Problem details: Everything in the entries below should be restated exactly, except for the pictures.

The data:

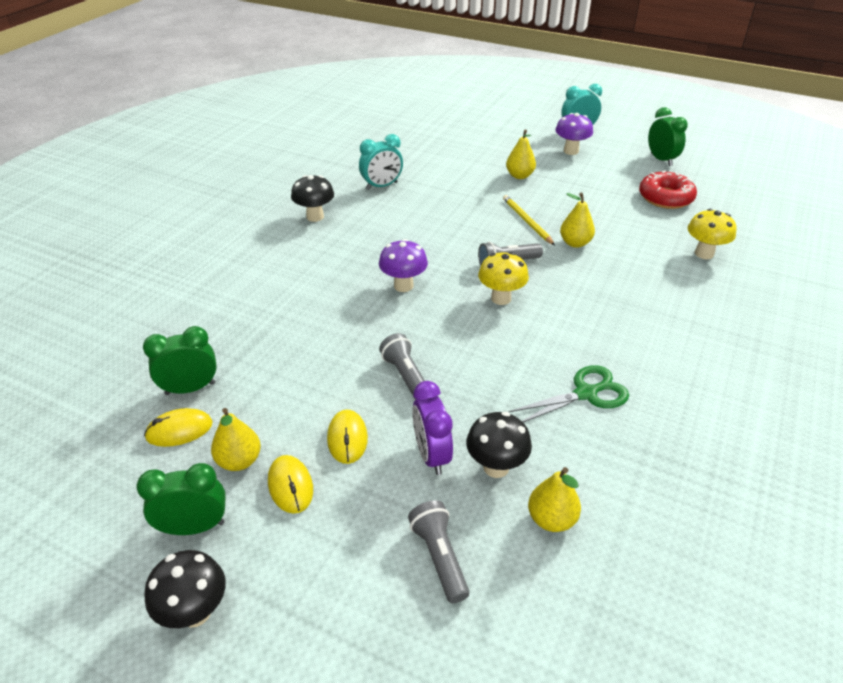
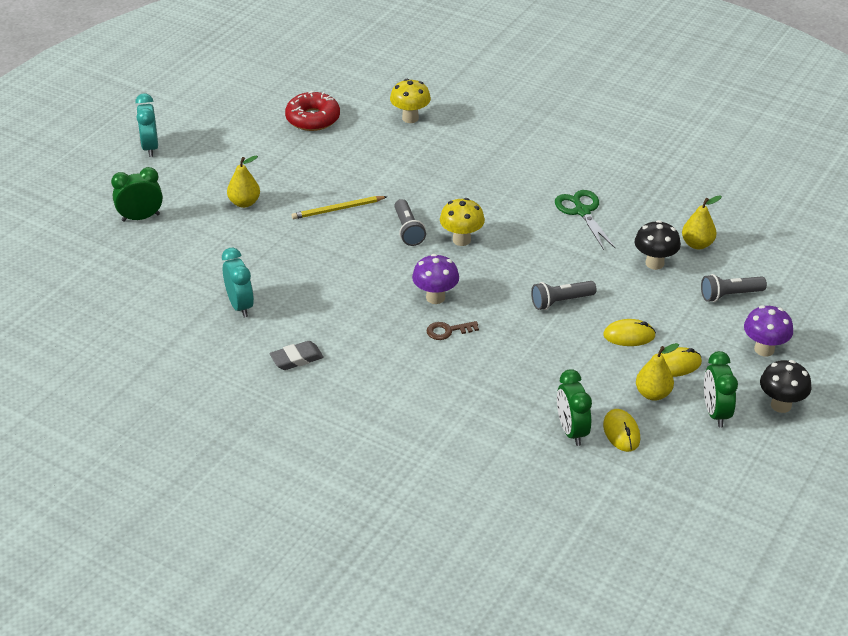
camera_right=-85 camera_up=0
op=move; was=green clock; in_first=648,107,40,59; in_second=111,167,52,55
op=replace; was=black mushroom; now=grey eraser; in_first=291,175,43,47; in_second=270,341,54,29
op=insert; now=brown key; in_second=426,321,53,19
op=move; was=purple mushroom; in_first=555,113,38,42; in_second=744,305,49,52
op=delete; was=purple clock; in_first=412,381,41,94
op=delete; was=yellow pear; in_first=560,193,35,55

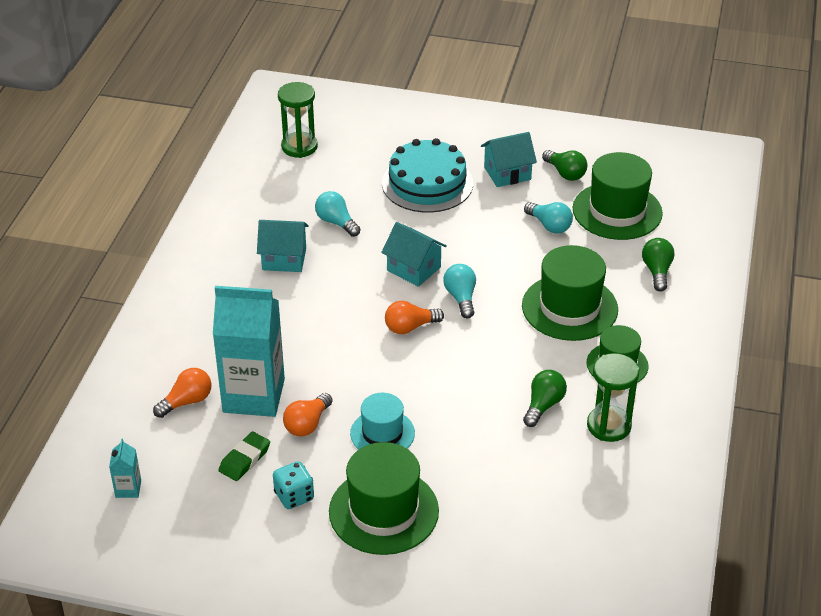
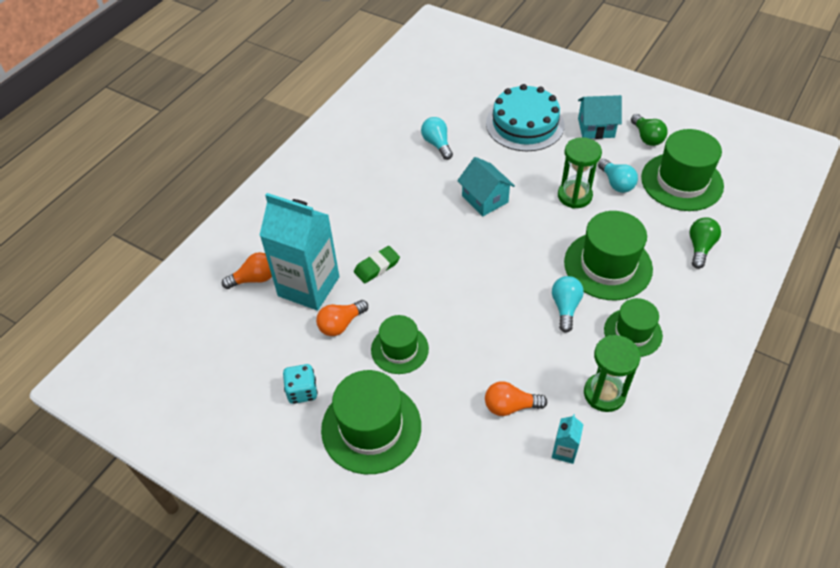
camera_right=20 camera_up=10
op=move; was=green eraser; in_first=218,431,52,50; in_second=354,246,46,37
op=recolor; was=turquoise hat; now=green hat; in_first=350,393,65,57; in_second=371,315,58,59
op=move; was=orange light bulb; in_first=385,301,59,33; in_second=485,381,62,35
op=move; was=turquoise light bulb; in_first=443,264,33,54; in_second=552,276,32,57
op=move; was=turquoise carton; in_first=109,438,32,60; in_second=552,414,32,50
op=move; was=green hourglass; in_first=278,82,40,76; in_second=558,137,44,72
op=delete; was=turquoise house; in_first=257,220,52,52
op=delete; was=green light bulb; in_first=523,370,44,57

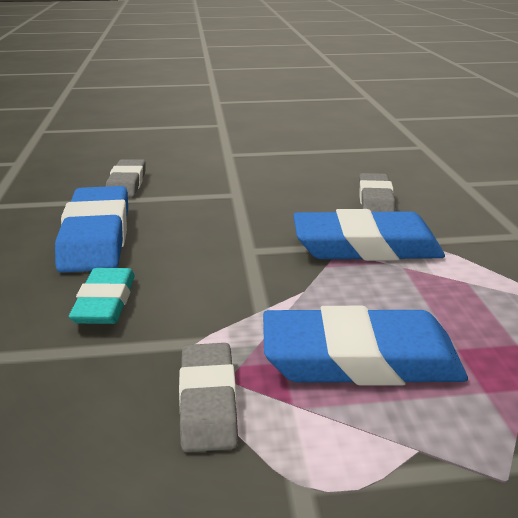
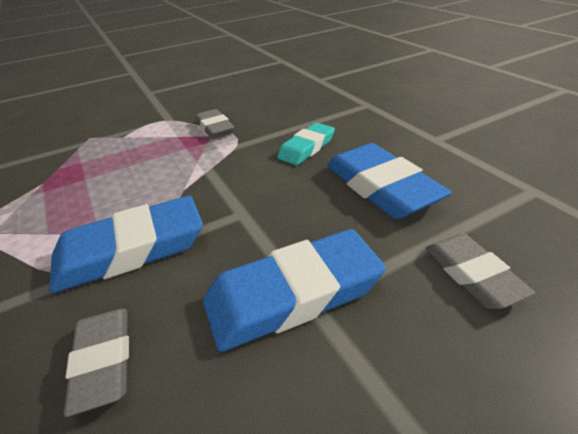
camera_right=160 camera_up=10
op=move; was=blue eraser; in_first=263,306,205,80; in_second=203,229,183,123
op=rotate; was=turquoise eraser; in_first=69,268,66,56; in_second=277,122,58,43; clockwise=60

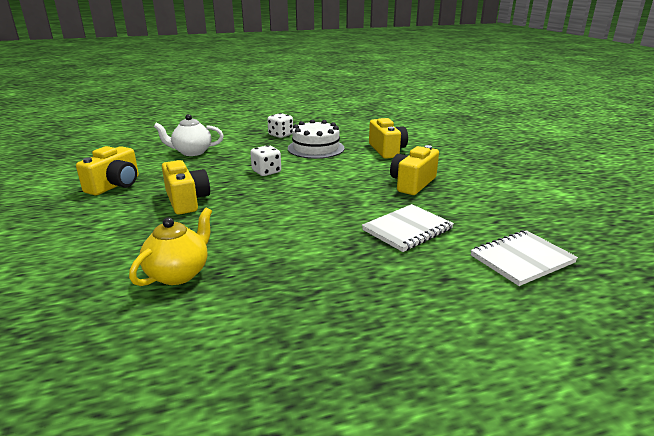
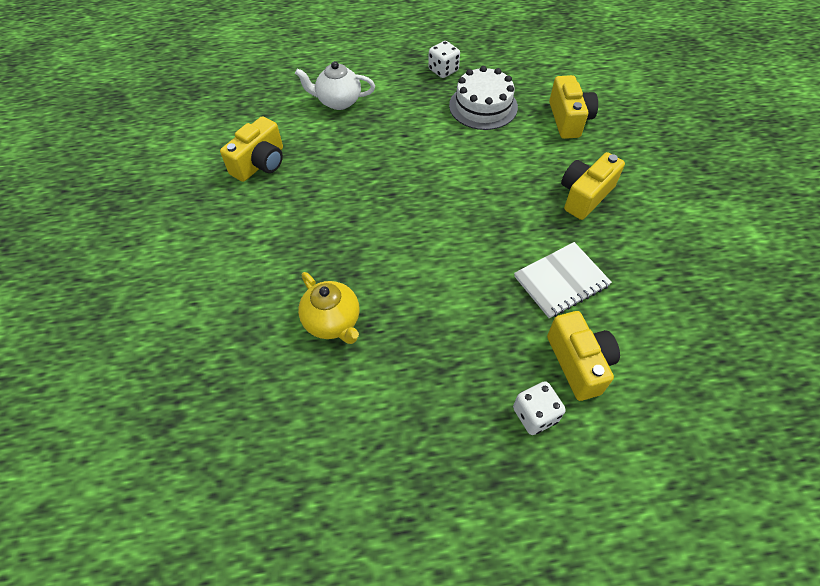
camera_right=10 camera_up=30
op=rotate; was=yellow teapot; in_first=129,208,83,78; in_second=298,272,62,72; clockwise=105
op=move; was=white dice; in_first=250,145,31,31; in_second=513,381,53,54
op=move; was=yellow camera; in_first=162,160,48,55; in_second=547,311,73,90
op=delete; was=white notebook; in_first=471,230,107,56

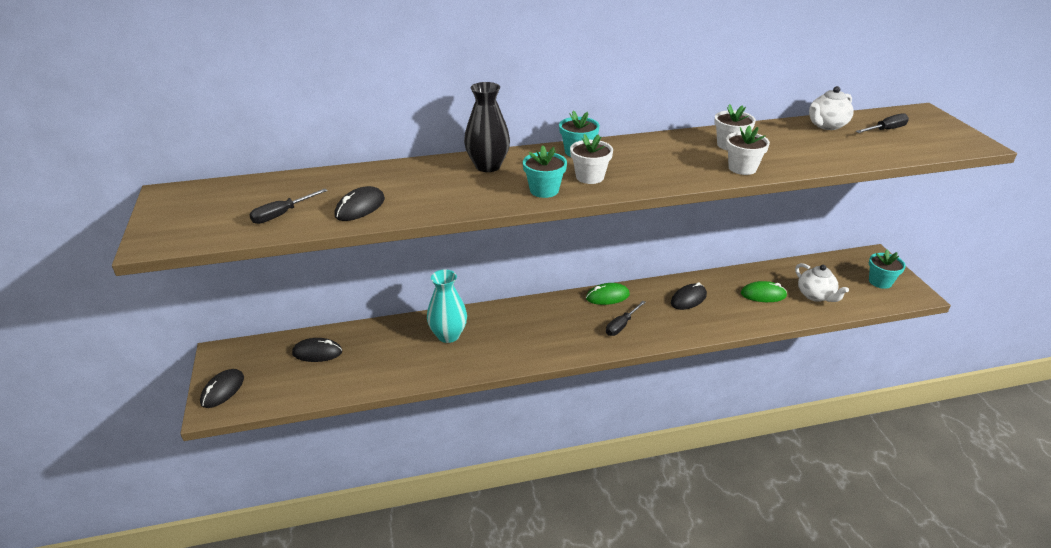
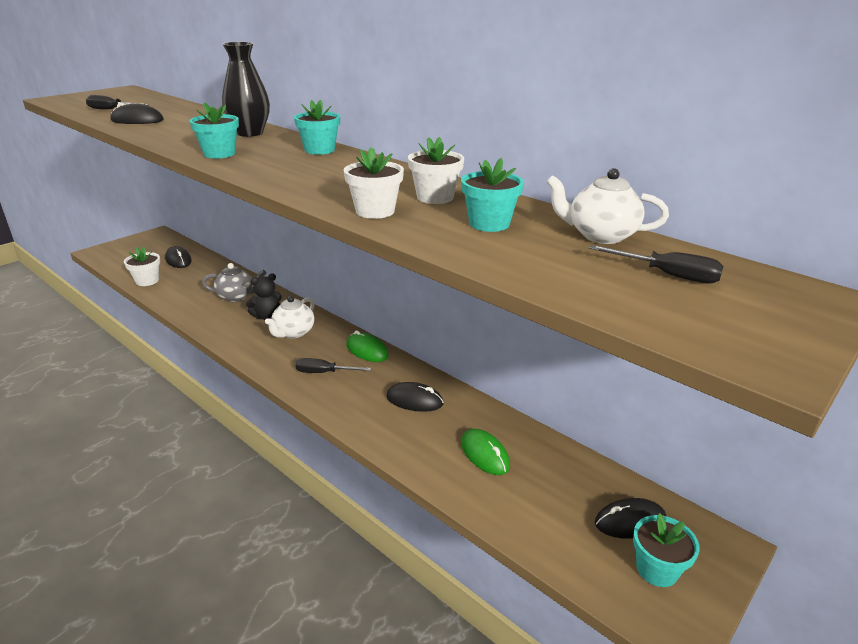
camera_right=55 camera_up=-5
op=move; was=white flower pot; in_first=570,134,43,50; in_second=124,247,36,39
op=replace; was=turquoise vase; now=grey teapot; in_first=427,270,40,73; in_second=202,263,64,39
op=insert; now=black teddy bear; in_second=246,273,36,47
op=move; was=white teapot; in_first=795,263,54,39; in_second=265,296,50,42
op=insert; now=turquoise flower pot; in_second=461,158,63,74
op=move; was=black mouse; in_first=200,369,44,39; in_second=595,498,71,41

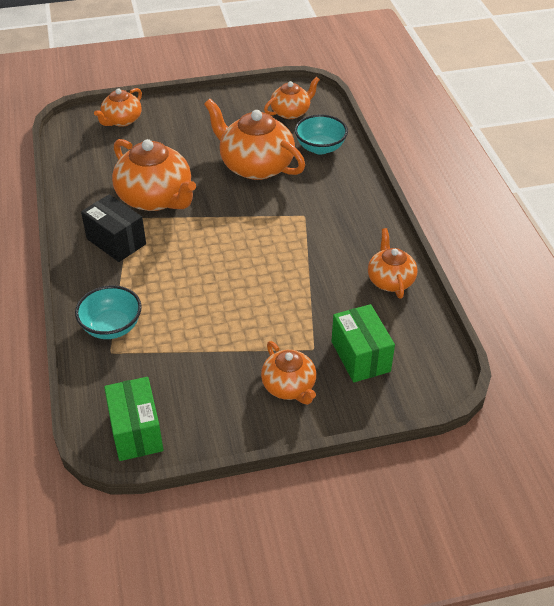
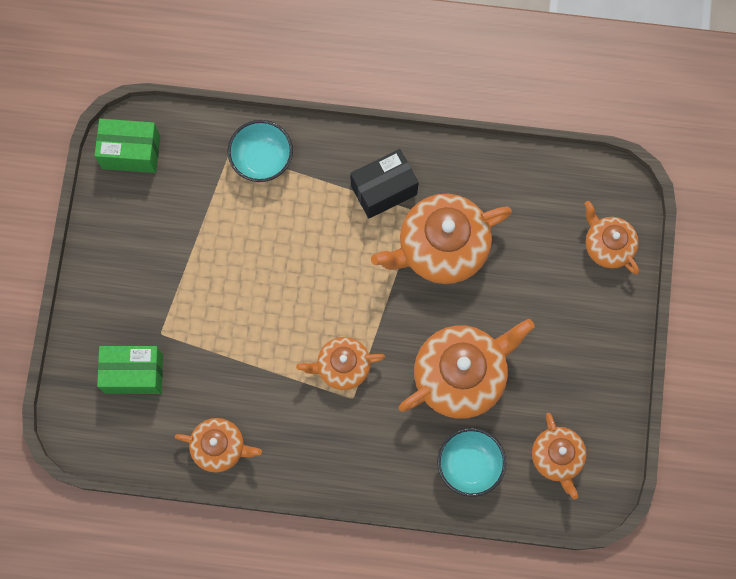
camera_right=110 camera_up=30
op=move; was=orange teapot; in_first=261,341,55,64; in_second=296,337,89,53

Completed exercise:
camera_right=-85 camera_up=0
op=move; was=green clock; in_first=648,107,40,59; in_second=111,167,52,55
op=replace; was=black mushroom; now=grey eraser; in_first=291,175,43,47; in_second=270,341,54,29
op=insert; now=brown key; in_second=426,321,53,19
op=move; was=purple mushroom; in_first=555,113,38,42; in_second=744,305,49,52
op=delete; was=purple clock; in_first=412,381,41,94
op=delete; was=yellow pear; in_first=560,193,35,55

camera_right=20 camera_up=10
op=move; was=green eraser; in_first=218,431,52,50; in_second=354,246,46,37
op=recolor; was=turquoise hat; now=green hat; in_first=350,393,65,57; in_second=371,315,58,59
op=move; was=orange light bulb; in_first=385,301,59,33; in_second=485,381,62,35
op=move; was=turquoise light bulb; in_first=443,264,33,54; in_second=552,276,32,57
op=move; was=turquoise carton; in_first=109,438,32,60; in_second=552,414,32,50
op=move; was=green hourglass; in_first=278,82,40,76; in_second=558,137,44,72
op=delete; was=turquoise house; in_first=257,220,52,52
op=delete; was=green light bulb; in_first=523,370,44,57

camera_right=160 camera_up=10
op=move; was=blue eraser; in_first=263,306,205,80; in_second=203,229,183,123
op=rotate; was=turquoise eraser; in_first=69,268,66,56; in_second=277,122,58,43; clockwise=60

camera_right=10 camera_up=30
op=rotate; was=yellow teapot; in_first=129,208,83,78; in_second=298,272,62,72; clockwise=105
op=move; was=white dice; in_first=250,145,31,31; in_second=513,381,53,54
op=move; was=yellow camera; in_first=162,160,48,55; in_second=547,311,73,90
op=delete; was=white notebook; in_first=471,230,107,56

camera_right=55 camera_up=-5
op=move; was=white flower pot; in_first=570,134,43,50; in_second=124,247,36,39
op=replace; was=turquoise vase; now=grey teapot; in_first=427,270,40,73; in_second=202,263,64,39
op=insert; now=black teddy bear; in_second=246,273,36,47
op=move; was=white teapot; in_first=795,263,54,39; in_second=265,296,50,42
op=insert; now=turquoise flower pot; in_second=461,158,63,74
op=move; was=black mouse; in_first=200,369,44,39; in_second=595,498,71,41

camera_right=110 camera_up=30
op=move; was=orange teapot; in_first=261,341,55,64; in_second=296,337,89,53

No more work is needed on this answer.